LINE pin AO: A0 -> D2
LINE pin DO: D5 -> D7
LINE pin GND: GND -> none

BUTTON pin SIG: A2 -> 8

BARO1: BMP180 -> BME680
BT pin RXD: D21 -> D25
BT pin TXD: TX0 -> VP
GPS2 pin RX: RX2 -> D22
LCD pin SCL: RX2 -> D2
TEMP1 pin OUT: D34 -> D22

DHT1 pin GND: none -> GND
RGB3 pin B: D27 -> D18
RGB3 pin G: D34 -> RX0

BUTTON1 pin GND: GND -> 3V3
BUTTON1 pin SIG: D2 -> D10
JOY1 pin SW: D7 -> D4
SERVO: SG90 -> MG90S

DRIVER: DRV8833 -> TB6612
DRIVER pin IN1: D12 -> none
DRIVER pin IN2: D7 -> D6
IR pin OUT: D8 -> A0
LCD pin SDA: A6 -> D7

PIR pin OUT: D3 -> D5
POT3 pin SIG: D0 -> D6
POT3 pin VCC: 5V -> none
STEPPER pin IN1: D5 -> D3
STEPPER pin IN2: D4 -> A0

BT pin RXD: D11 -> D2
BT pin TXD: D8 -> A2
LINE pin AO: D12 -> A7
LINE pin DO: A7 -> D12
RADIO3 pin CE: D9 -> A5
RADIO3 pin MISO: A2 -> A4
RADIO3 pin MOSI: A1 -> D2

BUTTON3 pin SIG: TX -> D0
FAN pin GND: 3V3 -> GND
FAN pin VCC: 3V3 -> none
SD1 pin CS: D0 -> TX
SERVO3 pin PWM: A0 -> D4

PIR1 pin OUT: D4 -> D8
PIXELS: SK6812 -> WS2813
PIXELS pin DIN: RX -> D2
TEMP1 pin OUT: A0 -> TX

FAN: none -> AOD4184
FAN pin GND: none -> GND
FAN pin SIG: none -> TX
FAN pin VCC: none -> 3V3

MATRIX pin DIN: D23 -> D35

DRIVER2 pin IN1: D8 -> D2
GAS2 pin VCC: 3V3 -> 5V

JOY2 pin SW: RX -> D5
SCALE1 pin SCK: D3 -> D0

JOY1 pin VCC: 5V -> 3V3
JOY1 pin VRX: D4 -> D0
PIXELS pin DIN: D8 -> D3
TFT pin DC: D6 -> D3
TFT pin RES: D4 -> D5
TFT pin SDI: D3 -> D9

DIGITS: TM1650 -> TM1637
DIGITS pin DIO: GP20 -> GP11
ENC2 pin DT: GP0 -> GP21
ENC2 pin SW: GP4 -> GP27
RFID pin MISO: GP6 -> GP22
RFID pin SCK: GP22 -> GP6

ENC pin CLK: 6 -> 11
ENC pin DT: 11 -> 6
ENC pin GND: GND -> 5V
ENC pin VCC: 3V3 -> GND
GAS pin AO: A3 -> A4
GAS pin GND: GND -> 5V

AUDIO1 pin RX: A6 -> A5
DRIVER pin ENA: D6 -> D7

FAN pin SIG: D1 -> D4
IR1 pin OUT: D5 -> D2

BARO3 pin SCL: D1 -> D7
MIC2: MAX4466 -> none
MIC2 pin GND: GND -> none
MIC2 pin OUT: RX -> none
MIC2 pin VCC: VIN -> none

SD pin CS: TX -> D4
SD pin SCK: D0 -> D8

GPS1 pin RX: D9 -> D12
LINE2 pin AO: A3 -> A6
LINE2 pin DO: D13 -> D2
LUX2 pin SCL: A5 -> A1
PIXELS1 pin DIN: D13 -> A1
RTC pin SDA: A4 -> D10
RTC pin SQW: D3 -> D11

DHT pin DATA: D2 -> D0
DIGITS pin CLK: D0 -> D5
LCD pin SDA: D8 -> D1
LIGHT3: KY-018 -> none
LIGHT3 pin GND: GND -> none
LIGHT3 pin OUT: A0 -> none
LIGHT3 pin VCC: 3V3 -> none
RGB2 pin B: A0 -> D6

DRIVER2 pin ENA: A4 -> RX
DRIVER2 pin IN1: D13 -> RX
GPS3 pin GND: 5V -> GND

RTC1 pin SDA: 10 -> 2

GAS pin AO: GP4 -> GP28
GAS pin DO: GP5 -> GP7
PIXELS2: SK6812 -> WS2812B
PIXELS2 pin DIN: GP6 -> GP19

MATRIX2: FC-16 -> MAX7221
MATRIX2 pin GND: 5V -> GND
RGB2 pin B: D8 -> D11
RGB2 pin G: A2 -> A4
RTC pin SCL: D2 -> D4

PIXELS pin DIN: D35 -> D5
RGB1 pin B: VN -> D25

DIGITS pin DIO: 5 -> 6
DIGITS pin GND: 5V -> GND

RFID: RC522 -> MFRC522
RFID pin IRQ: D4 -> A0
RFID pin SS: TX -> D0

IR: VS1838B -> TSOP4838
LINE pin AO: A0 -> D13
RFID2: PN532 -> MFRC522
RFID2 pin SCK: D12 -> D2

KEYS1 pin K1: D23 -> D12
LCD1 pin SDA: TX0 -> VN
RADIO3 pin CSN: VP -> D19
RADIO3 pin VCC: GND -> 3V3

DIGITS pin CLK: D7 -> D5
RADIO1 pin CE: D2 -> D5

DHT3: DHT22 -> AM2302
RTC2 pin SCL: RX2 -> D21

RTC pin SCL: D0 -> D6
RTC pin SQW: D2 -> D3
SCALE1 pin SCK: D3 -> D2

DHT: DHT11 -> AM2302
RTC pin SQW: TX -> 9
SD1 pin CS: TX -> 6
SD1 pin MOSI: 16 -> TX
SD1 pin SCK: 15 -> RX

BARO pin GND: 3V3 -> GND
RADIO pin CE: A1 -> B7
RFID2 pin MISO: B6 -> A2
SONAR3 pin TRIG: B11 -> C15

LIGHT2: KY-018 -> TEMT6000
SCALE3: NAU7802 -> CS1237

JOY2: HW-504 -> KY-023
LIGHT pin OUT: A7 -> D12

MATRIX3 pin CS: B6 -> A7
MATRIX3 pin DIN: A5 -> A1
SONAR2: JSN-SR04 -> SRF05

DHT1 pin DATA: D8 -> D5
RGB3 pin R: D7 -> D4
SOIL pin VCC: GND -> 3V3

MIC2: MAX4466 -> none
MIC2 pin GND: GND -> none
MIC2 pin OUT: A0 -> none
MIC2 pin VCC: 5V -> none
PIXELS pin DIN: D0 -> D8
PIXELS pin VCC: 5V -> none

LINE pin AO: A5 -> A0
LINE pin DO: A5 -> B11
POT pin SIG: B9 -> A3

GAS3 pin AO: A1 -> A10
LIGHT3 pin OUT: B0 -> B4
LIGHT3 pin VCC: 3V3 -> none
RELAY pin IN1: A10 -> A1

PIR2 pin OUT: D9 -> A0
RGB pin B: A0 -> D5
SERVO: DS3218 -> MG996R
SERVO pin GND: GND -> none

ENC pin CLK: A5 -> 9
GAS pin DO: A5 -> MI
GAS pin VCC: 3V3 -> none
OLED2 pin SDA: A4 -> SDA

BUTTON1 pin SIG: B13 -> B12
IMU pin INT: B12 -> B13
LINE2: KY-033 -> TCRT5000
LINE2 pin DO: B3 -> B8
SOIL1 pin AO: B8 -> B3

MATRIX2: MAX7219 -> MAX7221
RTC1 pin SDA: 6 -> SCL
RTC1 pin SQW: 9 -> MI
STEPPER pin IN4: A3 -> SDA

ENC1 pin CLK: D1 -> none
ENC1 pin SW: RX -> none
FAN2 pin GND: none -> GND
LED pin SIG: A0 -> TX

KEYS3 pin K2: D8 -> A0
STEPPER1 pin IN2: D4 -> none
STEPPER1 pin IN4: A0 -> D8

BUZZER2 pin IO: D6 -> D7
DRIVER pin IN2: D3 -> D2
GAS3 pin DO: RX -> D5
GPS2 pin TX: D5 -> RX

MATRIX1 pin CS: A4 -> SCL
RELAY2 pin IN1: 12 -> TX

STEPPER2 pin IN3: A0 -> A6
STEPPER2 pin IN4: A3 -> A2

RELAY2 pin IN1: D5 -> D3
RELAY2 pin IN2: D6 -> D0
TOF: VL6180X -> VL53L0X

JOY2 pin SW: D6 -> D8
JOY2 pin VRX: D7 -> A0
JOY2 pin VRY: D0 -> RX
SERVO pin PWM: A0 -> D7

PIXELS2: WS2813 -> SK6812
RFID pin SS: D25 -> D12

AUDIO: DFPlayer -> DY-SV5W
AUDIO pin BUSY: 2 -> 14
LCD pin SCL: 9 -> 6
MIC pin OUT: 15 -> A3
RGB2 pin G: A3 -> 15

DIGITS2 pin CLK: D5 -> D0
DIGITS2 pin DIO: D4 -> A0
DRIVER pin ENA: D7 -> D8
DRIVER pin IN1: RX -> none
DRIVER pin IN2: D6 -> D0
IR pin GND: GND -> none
----
| Prompt |
Retype, exactly and in full, the lines above from the one containing "BARO3 pin SCL: D1 -> D7" through the one containing "RADIO3 pin VCC: GND -> 3V3".

| Result for this task |
BARO3 pin SCL: D1 -> D7
MIC2: MAX4466 -> none
MIC2 pin GND: GND -> none
MIC2 pin OUT: RX -> none
MIC2 pin VCC: VIN -> none

SD pin CS: TX -> D4
SD pin SCK: D0 -> D8

GPS1 pin RX: D9 -> D12
LINE2 pin AO: A3 -> A6
LINE2 pin DO: D13 -> D2
LUX2 pin SCL: A5 -> A1
PIXELS1 pin DIN: D13 -> A1
RTC pin SDA: A4 -> D10
RTC pin SQW: D3 -> D11

DHT pin DATA: D2 -> D0
DIGITS pin CLK: D0 -> D5
LCD pin SDA: D8 -> D1
LIGHT3: KY-018 -> none
LIGHT3 pin GND: GND -> none
LIGHT3 pin OUT: A0 -> none
LIGHT3 pin VCC: 3V3 -> none
RGB2 pin B: A0 -> D6

DRIVER2 pin ENA: A4 -> RX
DRIVER2 pin IN1: D13 -> RX
GPS3 pin GND: 5V -> GND

RTC1 pin SDA: 10 -> 2

GAS pin AO: GP4 -> GP28
GAS pin DO: GP5 -> GP7
PIXELS2: SK6812 -> WS2812B
PIXELS2 pin DIN: GP6 -> GP19

MATRIX2: FC-16 -> MAX7221
MATRIX2 pin GND: 5V -> GND
RGB2 pin B: D8 -> D11
RGB2 pin G: A2 -> A4
RTC pin SCL: D2 -> D4

PIXELS pin DIN: D35 -> D5
RGB1 pin B: VN -> D25

DIGITS pin DIO: 5 -> 6
DIGITS pin GND: 5V -> GND

RFID: RC522 -> MFRC522
RFID pin IRQ: D4 -> A0
RFID pin SS: TX -> D0

IR: VS1838B -> TSOP4838
LINE pin AO: A0 -> D13
RFID2: PN532 -> MFRC522
RFID2 pin SCK: D12 -> D2

KEYS1 pin K1: D23 -> D12
LCD1 pin SDA: TX0 -> VN
RADIO3 pin CSN: VP -> D19
RADIO3 pin VCC: GND -> 3V3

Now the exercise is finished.